**Your goal**
Reproduce, exactly and in full, only the lines below from the one containing "green plate: 1 -> 3" through the one containing "brown book: 0 -> 2".

(Saved data entries)
::::::::

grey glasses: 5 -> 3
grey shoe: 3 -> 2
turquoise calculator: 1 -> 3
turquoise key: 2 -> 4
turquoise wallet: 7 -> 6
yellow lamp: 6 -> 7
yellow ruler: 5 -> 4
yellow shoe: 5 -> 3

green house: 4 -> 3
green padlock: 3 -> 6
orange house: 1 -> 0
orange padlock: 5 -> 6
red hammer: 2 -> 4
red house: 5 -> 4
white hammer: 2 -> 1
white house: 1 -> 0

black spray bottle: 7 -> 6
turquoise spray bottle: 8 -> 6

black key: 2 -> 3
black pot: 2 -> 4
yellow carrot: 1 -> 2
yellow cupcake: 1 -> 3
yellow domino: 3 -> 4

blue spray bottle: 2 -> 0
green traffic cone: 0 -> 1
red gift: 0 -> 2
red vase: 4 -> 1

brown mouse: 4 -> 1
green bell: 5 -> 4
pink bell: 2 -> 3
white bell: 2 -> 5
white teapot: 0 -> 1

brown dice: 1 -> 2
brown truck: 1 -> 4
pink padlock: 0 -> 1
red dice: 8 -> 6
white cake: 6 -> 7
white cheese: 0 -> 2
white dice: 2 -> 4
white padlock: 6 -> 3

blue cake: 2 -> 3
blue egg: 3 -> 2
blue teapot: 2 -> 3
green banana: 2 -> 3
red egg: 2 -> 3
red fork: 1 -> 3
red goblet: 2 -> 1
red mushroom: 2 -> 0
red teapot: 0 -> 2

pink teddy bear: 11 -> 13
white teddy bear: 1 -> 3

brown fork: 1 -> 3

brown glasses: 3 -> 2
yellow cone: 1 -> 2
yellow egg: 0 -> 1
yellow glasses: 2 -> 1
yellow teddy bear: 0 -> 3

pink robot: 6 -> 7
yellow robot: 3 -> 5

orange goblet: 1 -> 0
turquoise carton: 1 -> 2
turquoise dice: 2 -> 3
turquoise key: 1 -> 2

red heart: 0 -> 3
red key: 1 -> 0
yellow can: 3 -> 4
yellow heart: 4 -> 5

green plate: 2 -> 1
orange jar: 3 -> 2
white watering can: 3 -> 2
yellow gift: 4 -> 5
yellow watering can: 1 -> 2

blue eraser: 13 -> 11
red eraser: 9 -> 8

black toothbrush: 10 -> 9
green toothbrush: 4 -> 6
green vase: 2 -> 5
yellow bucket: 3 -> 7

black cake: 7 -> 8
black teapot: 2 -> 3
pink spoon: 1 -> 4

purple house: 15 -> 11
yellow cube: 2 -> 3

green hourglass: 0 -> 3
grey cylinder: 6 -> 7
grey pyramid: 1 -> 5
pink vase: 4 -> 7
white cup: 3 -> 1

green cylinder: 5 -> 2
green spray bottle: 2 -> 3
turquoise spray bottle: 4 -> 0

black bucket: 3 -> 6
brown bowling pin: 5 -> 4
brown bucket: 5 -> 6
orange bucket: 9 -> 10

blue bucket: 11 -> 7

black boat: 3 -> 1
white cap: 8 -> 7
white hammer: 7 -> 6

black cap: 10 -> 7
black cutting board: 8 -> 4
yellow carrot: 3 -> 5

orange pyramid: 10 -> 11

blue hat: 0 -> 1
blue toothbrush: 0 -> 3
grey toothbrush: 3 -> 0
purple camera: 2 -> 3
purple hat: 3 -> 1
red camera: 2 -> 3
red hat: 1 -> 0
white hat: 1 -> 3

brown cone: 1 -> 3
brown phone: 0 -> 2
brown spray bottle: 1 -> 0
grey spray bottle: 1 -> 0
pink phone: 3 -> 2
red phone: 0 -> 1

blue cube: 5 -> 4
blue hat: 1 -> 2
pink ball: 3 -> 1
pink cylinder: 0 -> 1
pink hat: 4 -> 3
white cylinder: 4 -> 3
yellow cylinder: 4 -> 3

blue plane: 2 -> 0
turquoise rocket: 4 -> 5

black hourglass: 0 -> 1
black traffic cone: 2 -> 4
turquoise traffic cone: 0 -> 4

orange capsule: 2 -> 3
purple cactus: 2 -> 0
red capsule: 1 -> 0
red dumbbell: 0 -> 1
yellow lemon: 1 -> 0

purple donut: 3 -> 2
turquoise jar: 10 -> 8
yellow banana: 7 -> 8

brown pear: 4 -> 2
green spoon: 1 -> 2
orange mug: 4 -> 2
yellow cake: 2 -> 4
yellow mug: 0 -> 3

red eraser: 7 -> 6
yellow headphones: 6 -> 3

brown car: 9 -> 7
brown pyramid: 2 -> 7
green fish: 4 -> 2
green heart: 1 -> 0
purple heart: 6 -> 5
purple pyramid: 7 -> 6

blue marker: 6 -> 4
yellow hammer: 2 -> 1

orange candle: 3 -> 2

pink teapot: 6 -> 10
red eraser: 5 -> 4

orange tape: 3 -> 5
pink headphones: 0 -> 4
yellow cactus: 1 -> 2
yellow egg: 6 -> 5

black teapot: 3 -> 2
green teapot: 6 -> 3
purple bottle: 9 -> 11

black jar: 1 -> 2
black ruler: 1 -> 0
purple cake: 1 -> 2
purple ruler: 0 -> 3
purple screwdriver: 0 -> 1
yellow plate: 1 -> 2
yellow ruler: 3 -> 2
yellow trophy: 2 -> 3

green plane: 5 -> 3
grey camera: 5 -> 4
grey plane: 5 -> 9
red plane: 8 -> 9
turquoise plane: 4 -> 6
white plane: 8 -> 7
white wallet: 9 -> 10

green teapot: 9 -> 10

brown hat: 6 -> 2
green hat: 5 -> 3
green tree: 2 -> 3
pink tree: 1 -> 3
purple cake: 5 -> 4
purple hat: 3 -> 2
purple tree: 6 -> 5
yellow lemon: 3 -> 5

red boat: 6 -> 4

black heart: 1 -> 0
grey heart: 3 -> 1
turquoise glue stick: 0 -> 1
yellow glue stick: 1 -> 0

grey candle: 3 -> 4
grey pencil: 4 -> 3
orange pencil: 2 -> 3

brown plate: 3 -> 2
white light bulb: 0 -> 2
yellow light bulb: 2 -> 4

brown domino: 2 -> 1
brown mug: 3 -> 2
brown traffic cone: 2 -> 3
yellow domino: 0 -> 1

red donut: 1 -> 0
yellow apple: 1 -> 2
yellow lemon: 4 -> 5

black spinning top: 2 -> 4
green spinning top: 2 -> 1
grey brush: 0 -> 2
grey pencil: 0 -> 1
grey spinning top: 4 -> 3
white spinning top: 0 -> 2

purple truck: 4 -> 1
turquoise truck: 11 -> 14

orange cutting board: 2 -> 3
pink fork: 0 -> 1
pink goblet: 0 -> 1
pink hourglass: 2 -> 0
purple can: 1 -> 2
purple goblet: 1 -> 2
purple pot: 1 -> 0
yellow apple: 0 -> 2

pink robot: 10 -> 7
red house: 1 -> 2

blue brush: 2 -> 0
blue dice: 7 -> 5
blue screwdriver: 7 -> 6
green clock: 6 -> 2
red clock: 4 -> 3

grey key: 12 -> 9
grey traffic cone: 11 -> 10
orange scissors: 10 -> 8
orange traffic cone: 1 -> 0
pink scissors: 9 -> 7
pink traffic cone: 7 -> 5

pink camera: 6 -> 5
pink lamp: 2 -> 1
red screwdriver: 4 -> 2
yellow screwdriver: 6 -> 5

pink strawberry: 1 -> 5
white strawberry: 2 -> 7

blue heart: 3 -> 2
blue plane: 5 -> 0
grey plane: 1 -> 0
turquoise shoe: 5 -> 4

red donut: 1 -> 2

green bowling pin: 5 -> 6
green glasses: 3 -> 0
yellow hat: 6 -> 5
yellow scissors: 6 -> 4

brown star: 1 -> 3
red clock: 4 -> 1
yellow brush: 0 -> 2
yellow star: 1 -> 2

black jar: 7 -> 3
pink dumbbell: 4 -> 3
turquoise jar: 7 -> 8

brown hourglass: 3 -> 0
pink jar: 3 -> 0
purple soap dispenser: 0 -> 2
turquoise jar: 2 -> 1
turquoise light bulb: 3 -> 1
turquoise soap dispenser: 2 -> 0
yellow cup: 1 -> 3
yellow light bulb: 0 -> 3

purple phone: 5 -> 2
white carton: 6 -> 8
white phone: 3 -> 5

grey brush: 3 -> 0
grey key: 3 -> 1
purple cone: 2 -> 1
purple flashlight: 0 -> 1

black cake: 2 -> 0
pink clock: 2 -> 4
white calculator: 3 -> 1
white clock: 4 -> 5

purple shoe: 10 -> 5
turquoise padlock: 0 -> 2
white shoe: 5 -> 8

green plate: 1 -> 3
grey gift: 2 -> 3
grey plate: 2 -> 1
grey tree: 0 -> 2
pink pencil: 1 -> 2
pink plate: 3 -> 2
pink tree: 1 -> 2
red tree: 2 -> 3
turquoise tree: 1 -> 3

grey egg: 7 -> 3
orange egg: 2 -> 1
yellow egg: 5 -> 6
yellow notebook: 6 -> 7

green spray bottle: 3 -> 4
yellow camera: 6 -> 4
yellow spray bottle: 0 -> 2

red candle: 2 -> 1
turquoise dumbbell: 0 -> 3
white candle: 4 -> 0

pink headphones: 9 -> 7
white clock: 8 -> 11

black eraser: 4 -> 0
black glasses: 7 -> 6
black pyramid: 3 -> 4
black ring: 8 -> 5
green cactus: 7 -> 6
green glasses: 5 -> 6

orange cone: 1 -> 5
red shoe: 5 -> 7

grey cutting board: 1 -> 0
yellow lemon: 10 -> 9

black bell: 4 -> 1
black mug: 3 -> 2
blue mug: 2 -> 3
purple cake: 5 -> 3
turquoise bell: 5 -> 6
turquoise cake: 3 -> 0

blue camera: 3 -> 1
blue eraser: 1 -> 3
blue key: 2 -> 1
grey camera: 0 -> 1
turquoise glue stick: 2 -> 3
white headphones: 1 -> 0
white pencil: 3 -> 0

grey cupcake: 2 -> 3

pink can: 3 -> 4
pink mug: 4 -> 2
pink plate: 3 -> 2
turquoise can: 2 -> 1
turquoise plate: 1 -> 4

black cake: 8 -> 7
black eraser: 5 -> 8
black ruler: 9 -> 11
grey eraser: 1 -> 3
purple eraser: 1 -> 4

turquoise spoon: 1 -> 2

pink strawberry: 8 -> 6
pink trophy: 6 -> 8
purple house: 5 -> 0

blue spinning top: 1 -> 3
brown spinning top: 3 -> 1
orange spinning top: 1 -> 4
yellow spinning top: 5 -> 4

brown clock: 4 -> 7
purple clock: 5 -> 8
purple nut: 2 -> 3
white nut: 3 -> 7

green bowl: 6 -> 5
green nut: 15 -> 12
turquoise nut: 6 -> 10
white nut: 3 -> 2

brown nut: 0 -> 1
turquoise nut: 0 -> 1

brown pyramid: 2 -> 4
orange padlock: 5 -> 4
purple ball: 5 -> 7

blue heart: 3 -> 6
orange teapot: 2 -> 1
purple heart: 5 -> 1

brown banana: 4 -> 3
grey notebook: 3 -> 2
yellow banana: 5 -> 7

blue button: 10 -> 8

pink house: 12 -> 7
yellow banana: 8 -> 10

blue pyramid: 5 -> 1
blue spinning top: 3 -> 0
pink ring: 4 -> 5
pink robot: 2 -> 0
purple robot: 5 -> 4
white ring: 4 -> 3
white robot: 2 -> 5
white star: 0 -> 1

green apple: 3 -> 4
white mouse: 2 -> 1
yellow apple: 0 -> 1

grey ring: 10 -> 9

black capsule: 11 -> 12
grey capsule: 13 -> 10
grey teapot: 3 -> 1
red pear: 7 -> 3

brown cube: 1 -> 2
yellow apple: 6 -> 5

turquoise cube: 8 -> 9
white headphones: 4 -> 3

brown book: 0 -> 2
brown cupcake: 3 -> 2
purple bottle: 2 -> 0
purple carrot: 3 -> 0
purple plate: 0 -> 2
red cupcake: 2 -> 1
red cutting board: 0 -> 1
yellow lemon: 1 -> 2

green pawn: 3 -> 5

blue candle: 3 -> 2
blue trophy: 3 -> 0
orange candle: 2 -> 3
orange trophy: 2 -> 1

::::::::

**Task answer**
green plate: 1 -> 3
grey gift: 2 -> 3
grey plate: 2 -> 1
grey tree: 0 -> 2
pink pencil: 1 -> 2
pink plate: 3 -> 2
pink tree: 1 -> 2
red tree: 2 -> 3
turquoise tree: 1 -> 3

grey egg: 7 -> 3
orange egg: 2 -> 1
yellow egg: 5 -> 6
yellow notebook: 6 -> 7

green spray bottle: 3 -> 4
yellow camera: 6 -> 4
yellow spray bottle: 0 -> 2

red candle: 2 -> 1
turquoise dumbbell: 0 -> 3
white candle: 4 -> 0

pink headphones: 9 -> 7
white clock: 8 -> 11

black eraser: 4 -> 0
black glasses: 7 -> 6
black pyramid: 3 -> 4
black ring: 8 -> 5
green cactus: 7 -> 6
green glasses: 5 -> 6

orange cone: 1 -> 5
red shoe: 5 -> 7

grey cutting board: 1 -> 0
yellow lemon: 10 -> 9

black bell: 4 -> 1
black mug: 3 -> 2
blue mug: 2 -> 3
purple cake: 5 -> 3
turquoise bell: 5 -> 6
turquoise cake: 3 -> 0

blue camera: 3 -> 1
blue eraser: 1 -> 3
blue key: 2 -> 1
grey camera: 0 -> 1
turquoise glue stick: 2 -> 3
white headphones: 1 -> 0
white pencil: 3 -> 0

grey cupcake: 2 -> 3

pink can: 3 -> 4
pink mug: 4 -> 2
pink plate: 3 -> 2
turquoise can: 2 -> 1
turquoise plate: 1 -> 4

black cake: 8 -> 7
black eraser: 5 -> 8
black ruler: 9 -> 11
grey eraser: 1 -> 3
purple eraser: 1 -> 4

turquoise spoon: 1 -> 2

pink strawberry: 8 -> 6
pink trophy: 6 -> 8
purple house: 5 -> 0

blue spinning top: 1 -> 3
brown spinning top: 3 -> 1
orange spinning top: 1 -> 4
yellow spinning top: 5 -> 4

brown clock: 4 -> 7
purple clock: 5 -> 8
purple nut: 2 -> 3
white nut: 3 -> 7

green bowl: 6 -> 5
green nut: 15 -> 12
turquoise nut: 6 -> 10
white nut: 3 -> 2

brown nut: 0 -> 1
turquoise nut: 0 -> 1

brown pyramid: 2 -> 4
orange padlock: 5 -> 4
purple ball: 5 -> 7

blue heart: 3 -> 6
orange teapot: 2 -> 1
purple heart: 5 -> 1

brown banana: 4 -> 3
grey notebook: 3 -> 2
yellow banana: 5 -> 7

blue button: 10 -> 8

pink house: 12 -> 7
yellow banana: 8 -> 10

blue pyramid: 5 -> 1
blue spinning top: 3 -> 0
pink ring: 4 -> 5
pink robot: 2 -> 0
purple robot: 5 -> 4
white ring: 4 -> 3
white robot: 2 -> 5
white star: 0 -> 1

green apple: 3 -> 4
white mouse: 2 -> 1
yellow apple: 0 -> 1

grey ring: 10 -> 9

black capsule: 11 -> 12
grey capsule: 13 -> 10
grey teapot: 3 -> 1
red pear: 7 -> 3

brown cube: 1 -> 2
yellow apple: 6 -> 5

turquoise cube: 8 -> 9
white headphones: 4 -> 3

brown book: 0 -> 2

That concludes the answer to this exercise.